* Work instruction *
Skipping the images, transcribe each record below as it is.

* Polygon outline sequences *
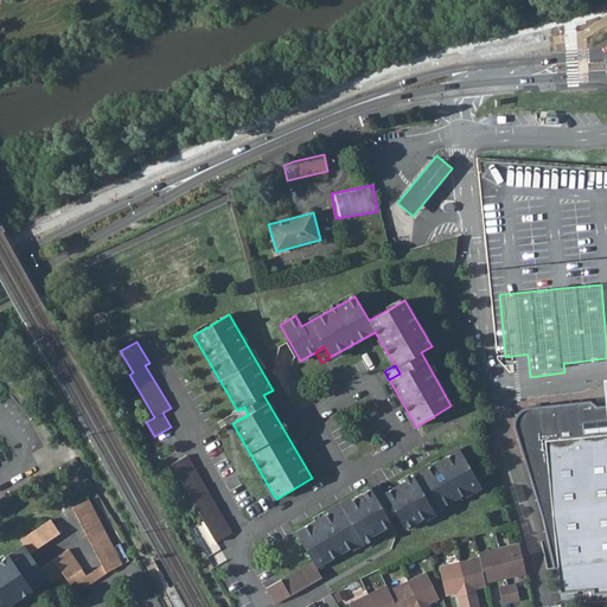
[(556,406),(529,409),(521,411),(515,419),(513,428),(516,435),(543,521),(555,569),(558,568),(561,592),(583,590),(593,589),(594,593),(606,592),(606,406),(596,407),(589,402),(556,406)]
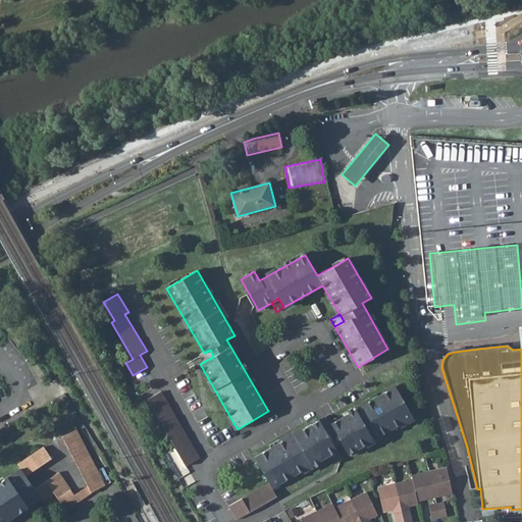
[(203,362),(213,357),(210,350),(204,353),(199,355),(203,362)]
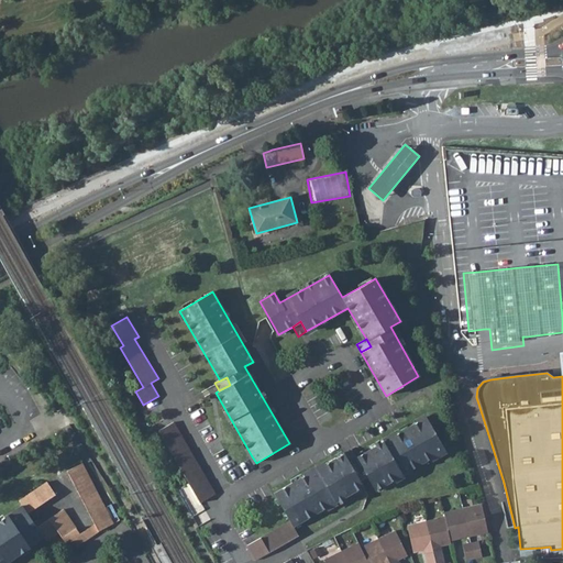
[(246,545),(255,560),(298,536),(293,527),(363,486),(360,481),(366,476),(375,490),(444,451),(426,417),(356,457),(349,462),(343,453),(274,494),(274,495),(289,521),(246,545)]
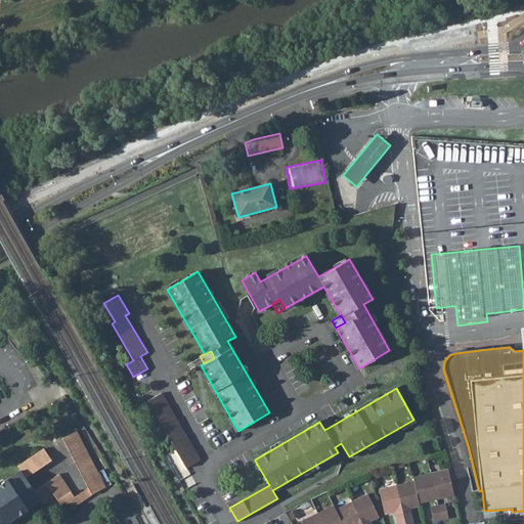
[(161,393),(147,400),(185,468),(200,460),(161,393)]
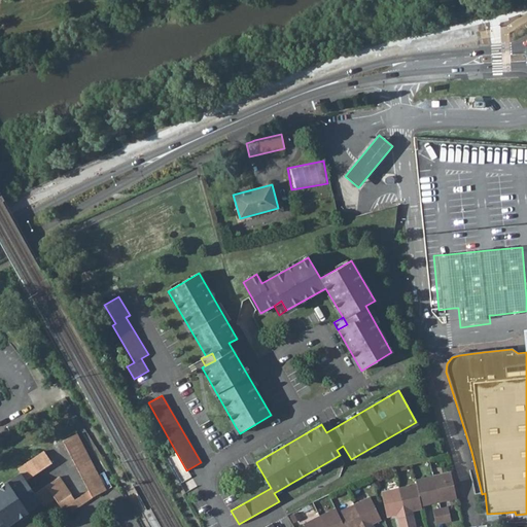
[(321,424),(326,432),(334,428),(329,420),(321,424)]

* Result of this task *
[(556,406),(529,409),(521,411),(515,419),(513,428),(516,435),(543,521),(555,569),(558,568),(561,592),(583,590),(593,589),(594,593),(606,592),(606,406),(596,407),(589,402),(556,406)]
[(203,362),(213,357),(210,350),(204,353),(199,355),(203,362)]
[(246,545),(255,560),(298,536),(293,527),(363,486),(360,481),(366,476),(375,490),(444,451),(426,417),(356,457),(349,462),(343,453),(274,494),(274,495),(289,521),(246,545)]
[(161,393),(147,400),(185,468),(200,460),(161,393)]
[(321,424),(326,432),(334,428),(329,420),(321,424)]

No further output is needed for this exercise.